[INPUT DATA]
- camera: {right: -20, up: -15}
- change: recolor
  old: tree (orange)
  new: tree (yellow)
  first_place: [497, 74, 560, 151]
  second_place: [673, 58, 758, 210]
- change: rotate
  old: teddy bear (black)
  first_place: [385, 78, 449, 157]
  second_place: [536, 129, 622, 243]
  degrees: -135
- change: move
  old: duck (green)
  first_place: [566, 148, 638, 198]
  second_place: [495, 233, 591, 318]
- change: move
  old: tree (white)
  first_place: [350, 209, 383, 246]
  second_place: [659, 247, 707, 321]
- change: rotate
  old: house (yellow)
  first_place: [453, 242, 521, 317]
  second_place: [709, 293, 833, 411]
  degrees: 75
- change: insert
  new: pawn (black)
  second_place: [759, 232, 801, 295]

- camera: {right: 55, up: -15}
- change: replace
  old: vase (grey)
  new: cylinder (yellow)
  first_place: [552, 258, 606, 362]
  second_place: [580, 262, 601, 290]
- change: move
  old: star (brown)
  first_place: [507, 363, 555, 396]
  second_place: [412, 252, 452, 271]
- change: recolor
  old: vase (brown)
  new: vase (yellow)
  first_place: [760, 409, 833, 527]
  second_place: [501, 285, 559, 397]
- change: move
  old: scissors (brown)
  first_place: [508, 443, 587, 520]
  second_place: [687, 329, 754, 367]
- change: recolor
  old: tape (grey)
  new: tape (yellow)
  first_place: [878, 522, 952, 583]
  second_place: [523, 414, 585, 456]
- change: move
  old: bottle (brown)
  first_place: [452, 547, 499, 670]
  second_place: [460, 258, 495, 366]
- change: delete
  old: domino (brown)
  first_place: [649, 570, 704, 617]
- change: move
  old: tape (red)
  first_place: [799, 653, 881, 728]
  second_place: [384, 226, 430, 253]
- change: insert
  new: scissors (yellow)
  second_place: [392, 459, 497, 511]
[/INPUT DATA]
— ASSIGNED TASK —
Recreate the listing word for word, omitting nothing.

— YOUR RESPONSE —
- camera: {right: -20, up: -15}
- change: recolor
  old: tree (orange)
  new: tree (yellow)
  first_place: [497, 74, 560, 151]
  second_place: [673, 58, 758, 210]
- change: rotate
  old: teddy bear (black)
  first_place: [385, 78, 449, 157]
  second_place: [536, 129, 622, 243]
  degrees: -135
- change: move
  old: duck (green)
  first_place: [566, 148, 638, 198]
  second_place: [495, 233, 591, 318]
- change: move
  old: tree (white)
  first_place: [350, 209, 383, 246]
  second_place: [659, 247, 707, 321]
- change: rotate
  old: house (yellow)
  first_place: [453, 242, 521, 317]
  second_place: [709, 293, 833, 411]
  degrees: 75
- change: insert
  new: pawn (black)
  second_place: [759, 232, 801, 295]

- camera: {right: 55, up: -15}
- change: replace
  old: vase (grey)
  new: cylinder (yellow)
  first_place: [552, 258, 606, 362]
  second_place: [580, 262, 601, 290]
- change: move
  old: star (brown)
  first_place: [507, 363, 555, 396]
  second_place: [412, 252, 452, 271]
- change: recolor
  old: vase (brown)
  new: vase (yellow)
  first_place: [760, 409, 833, 527]
  second_place: [501, 285, 559, 397]
- change: move
  old: scissors (brown)
  first_place: [508, 443, 587, 520]
  second_place: [687, 329, 754, 367]
- change: recolor
  old: tape (grey)
  new: tape (yellow)
  first_place: [878, 522, 952, 583]
  second_place: [523, 414, 585, 456]
- change: move
  old: bottle (brown)
  first_place: [452, 547, 499, 670]
  second_place: [460, 258, 495, 366]
- change: delete
  old: domino (brown)
  first_place: [649, 570, 704, 617]
- change: move
  old: tape (red)
  first_place: [799, 653, 881, 728]
  second_place: [384, 226, 430, 253]
- change: insert
  new: scissors (yellow)
  second_place: [392, 459, 497, 511]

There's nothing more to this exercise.